## [What is expected]
Would you write out every entry exactly, but without the pictures?

[Information — start]

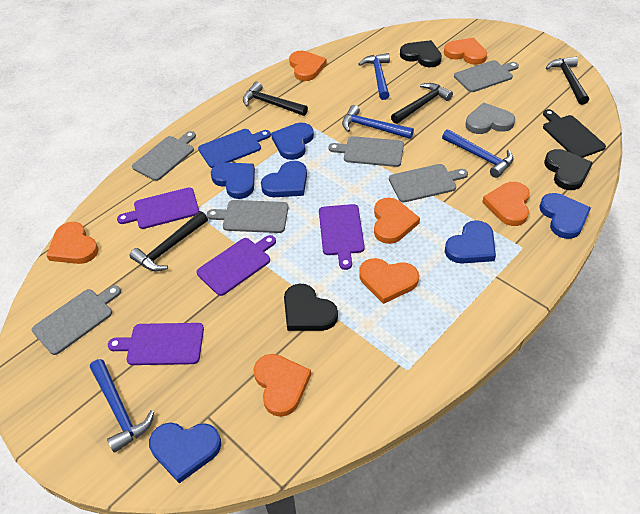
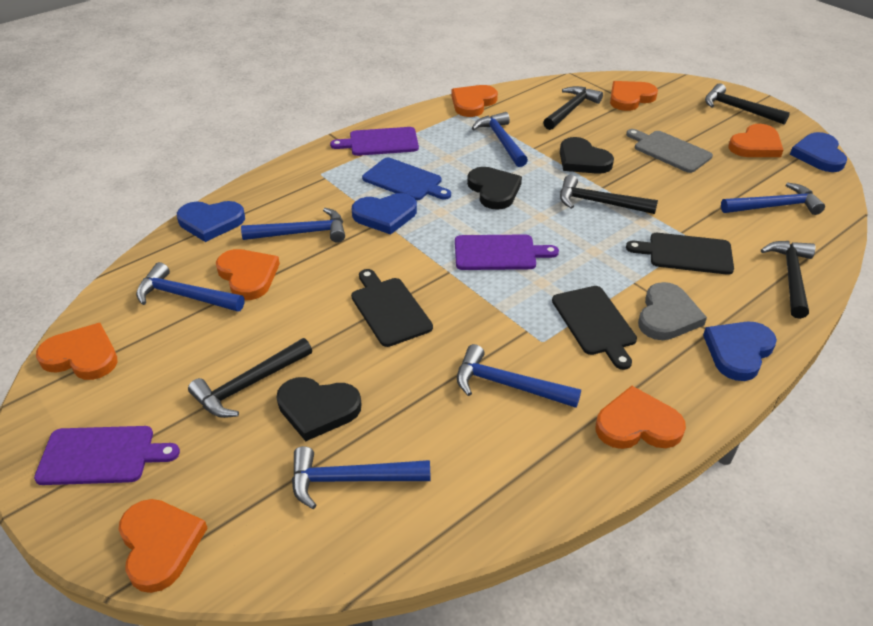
black cutting board: [543,109,606,158] = 1 -> [351,269,433,347] [552,286,637,370] [626,233,734,275] = 3
black hammer: [130,211,208,271] [243,82,308,116] [391,83,453,124] [546,56,589,105] = 4 -> [188,338,312,418] [543,86,603,130] [560,175,658,214] [705,83,790,124] [761,241,816,319] = 5
blue hammer: [90,359,154,453] [342,105,414,139] [359,53,390,100] [442,129,514,178] = 4 -> [136,262,244,312] [241,208,345,243] [292,446,431,509] [457,344,581,408] [472,112,528,167] [721,182,825,215] = 6
blue heart: [149,423,221,483] [211,162,255,199] [261,161,307,197] [271,123,314,160] [445,220,496,264] [539,193,591,239] = 6 -> [177,201,245,242] [352,193,417,235] [703,322,777,381] [790,132,847,172] = 4
grey cutting board: [32,285,121,355] [132,131,196,181] [207,200,288,233] [328,136,404,167] [389,164,468,202] [454,60,519,92] = 6 -> [626,129,713,173] = 1
purple cutting board: [108,323,204,365] [117,187,199,229] [196,235,276,296] [319,204,365,270] = 4 -> [34,426,180,485] [330,127,419,156] [455,234,559,270] = 3

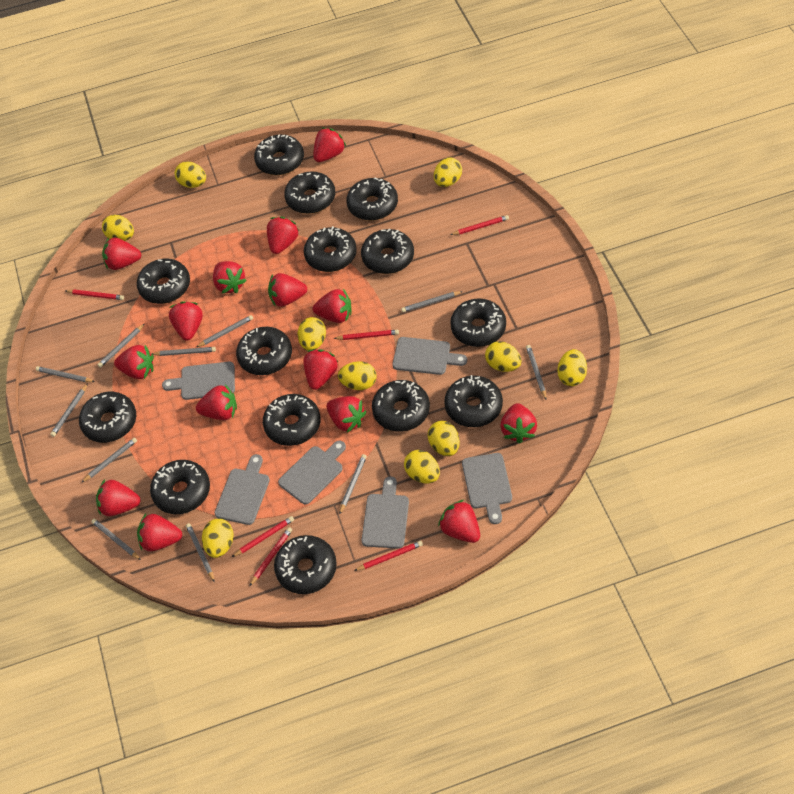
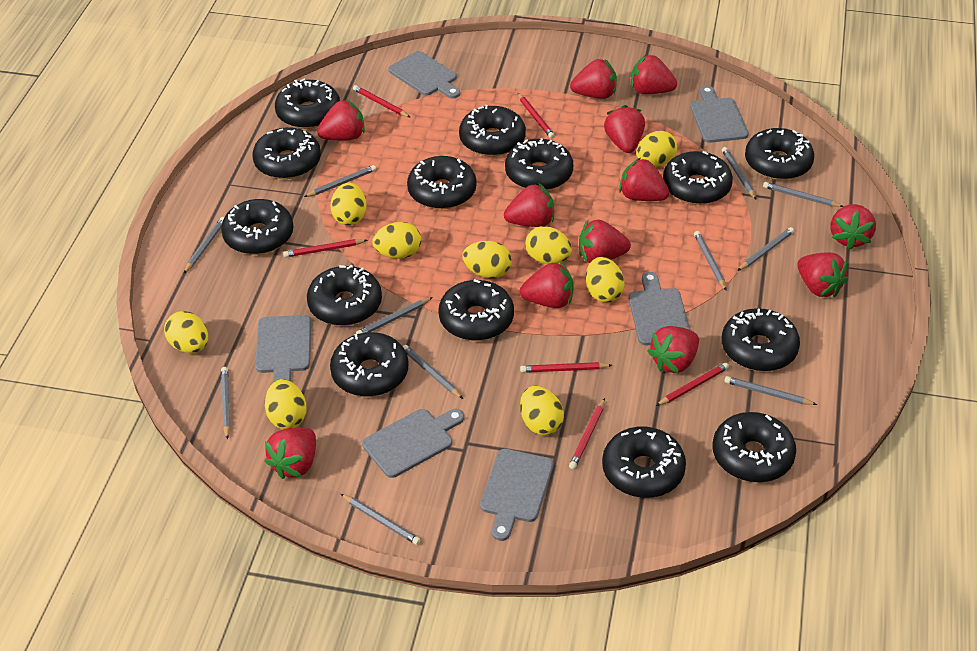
red strawberry: [96,479,140,516] [102,238,141,270] [114,345,154,379] [137,514,182,551] [169,301,203,341] [196,384,237,420] [213,261,247,293] [267,217,299,254] [268,273,307,307] [303,349,338,390] [313,128,346,162] [313,289,351,323] [327,396,367,432] [438,500,480,543] [500,403,537,444] = 15 -> [264,428,316,479] [317,99,365,141] [504,183,554,227] [520,262,574,308] [570,59,617,99] [579,220,631,263] [604,105,645,153] [619,158,669,201] [631,54,677,94] [647,326,699,373] [797,253,848,297] [831,204,876,250] = 12
yellow egg: [102,215,134,241] [175,162,206,188] [202,518,234,558] [298,317,326,351] [338,361,377,390] [404,450,440,484] [428,421,460,456] [434,158,462,187] [485,341,521,372] [557,349,587,386] = 10 -> [164,311,208,353] [265,379,307,429] [330,183,367,226] [372,222,421,259] [462,241,512,278] [520,386,564,435] [525,226,572,264] [586,257,625,303] [636,131,677,167] = 9

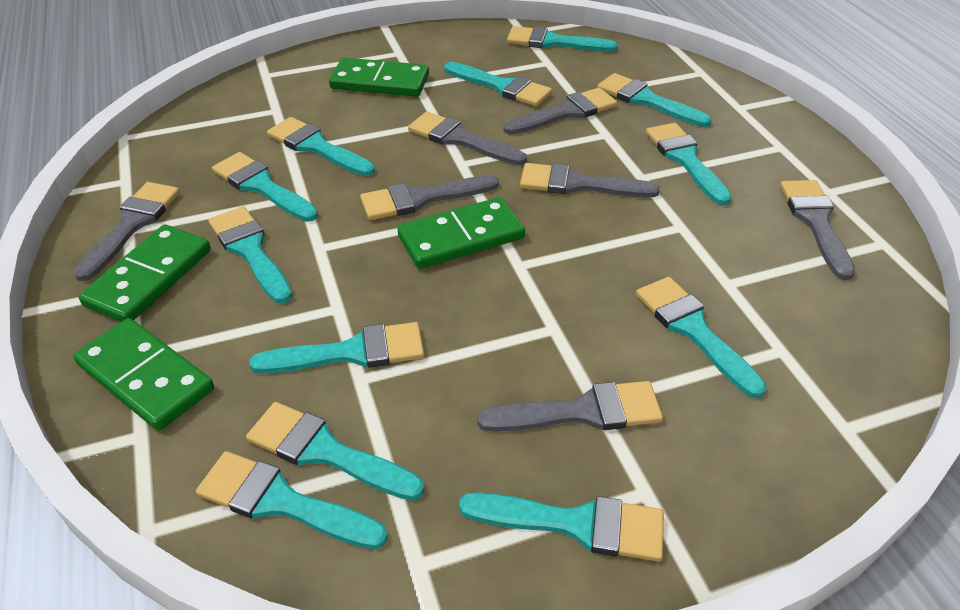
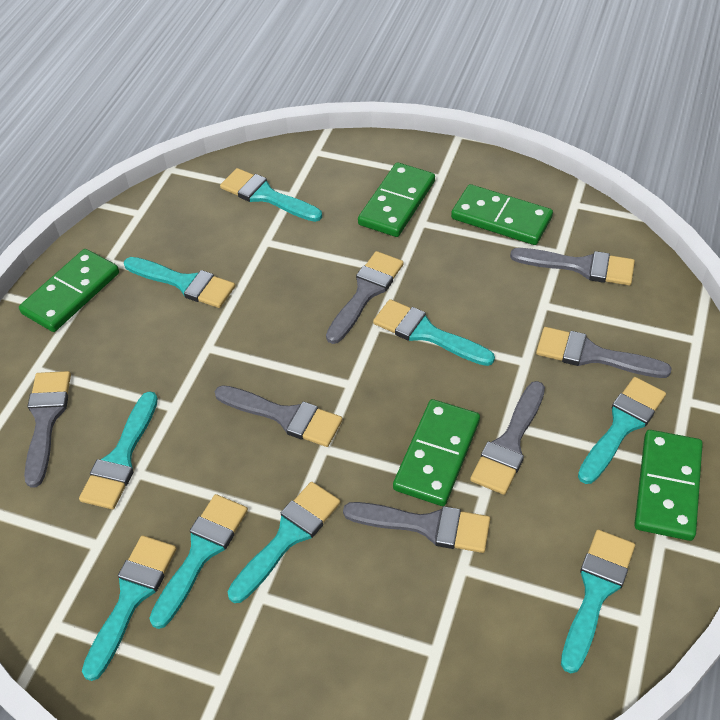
green domino: [73,318,214,431] [78,224,211,322] [329,57,429,97] [397,197,525,269] = 4 -> [19,249,119,332] [358,162,435,237] [393,399,480,506] [451,184,553,245] [634,430,703,541] = 5
turquoise brush: [196,451,388,549] [208,206,292,303] [212,152,318,222] [246,402,424,501] [249,322,424,374] [267,117,375,176] [444,62,552,106] [459,492,664,561] [507,26,618,52] [597,73,711,127] [636,277,766,398] [646,123,732,205] = 12 -> [79,391,158,509] [82,535,177,681] [124,257,235,308] [149,494,248,629] [220,168,322,222] [227,482,341,603] [373,299,495,366] [561,530,635,673] [578,377,666,484] = 9

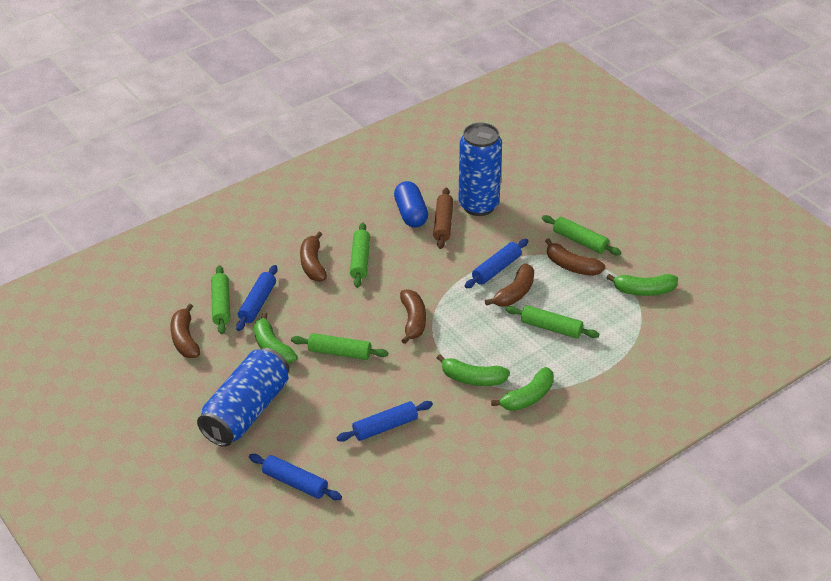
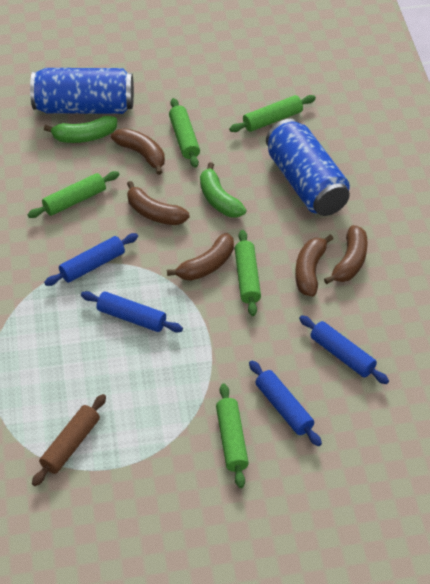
blue capsule: [394,181,428,228] = 1 -> none = 0
green banana: [254,312,298,364] [437,354,510,386] [491,367,554,411] [607,274,678,296] = 4 -> [44,116,117,143] [200,162,247,218] = 2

[Information — finish]

## [Output for this task]
black cutting board: [543,109,606,158] = 1 -> [351,269,433,347] [552,286,637,370] [626,233,734,275] = 3
black hammer: [130,211,208,271] [243,82,308,116] [391,83,453,124] [546,56,589,105] = 4 -> [188,338,312,418] [543,86,603,130] [560,175,658,214] [705,83,790,124] [761,241,816,319] = 5
blue hammer: [90,359,154,453] [342,105,414,139] [359,53,390,100] [442,129,514,178] = 4 -> [136,262,244,312] [241,208,345,243] [292,446,431,509] [457,344,581,408] [472,112,528,167] [721,182,825,215] = 6
blue heart: [149,423,221,483] [211,162,255,199] [261,161,307,197] [271,123,314,160] [445,220,496,264] [539,193,591,239] = 6 -> [177,201,245,242] [352,193,417,235] [703,322,777,381] [790,132,847,172] = 4
grey cutting board: [32,285,121,355] [132,131,196,181] [207,200,288,233] [328,136,404,167] [389,164,468,202] [454,60,519,92] = 6 -> [626,129,713,173] = 1
purple cutting board: [108,323,204,365] [117,187,199,229] [196,235,276,296] [319,204,365,270] = 4 -> [34,426,180,485] [330,127,419,156] [455,234,559,270] = 3

red strawberry: [96,479,140,516] [102,238,141,270] [114,345,154,379] [137,514,182,551] [169,301,203,341] [196,384,237,420] [213,261,247,293] [267,217,299,254] [268,273,307,307] [303,349,338,390] [313,128,346,162] [313,289,351,323] [327,396,367,432] [438,500,480,543] [500,403,537,444] = 15 -> [264,428,316,479] [317,99,365,141] [504,183,554,227] [520,262,574,308] [570,59,617,99] [579,220,631,263] [604,105,645,153] [619,158,669,201] [631,54,677,94] [647,326,699,373] [797,253,848,297] [831,204,876,250] = 12
yellow egg: [102,215,134,241] [175,162,206,188] [202,518,234,558] [298,317,326,351] [338,361,377,390] [404,450,440,484] [428,421,460,456] [434,158,462,187] [485,341,521,372] [557,349,587,386] = 10 -> [164,311,208,353] [265,379,307,429] [330,183,367,226] [372,222,421,259] [462,241,512,278] [520,386,564,435] [525,226,572,264] [586,257,625,303] [636,131,677,167] = 9

green domino: [73,318,214,431] [78,224,211,322] [329,57,429,97] [397,197,525,269] = 4 -> [19,249,119,332] [358,162,435,237] [393,399,480,506] [451,184,553,245] [634,430,703,541] = 5
turquoise brush: [196,451,388,549] [208,206,292,303] [212,152,318,222] [246,402,424,501] [249,322,424,374] [267,117,375,176] [444,62,552,106] [459,492,664,561] [507,26,618,52] [597,73,711,127] [636,277,766,398] [646,123,732,205] = 12 -> [79,391,158,509] [82,535,177,681] [124,257,235,308] [149,494,248,629] [220,168,322,222] [227,482,341,603] [373,299,495,366] [561,530,635,673] [578,377,666,484] = 9

blue capsule: [394,181,428,228] = 1 -> none = 0
green banana: [254,312,298,364] [437,354,510,386] [491,367,554,411] [607,274,678,296] = 4 -> [44,116,117,143] [200,162,247,218] = 2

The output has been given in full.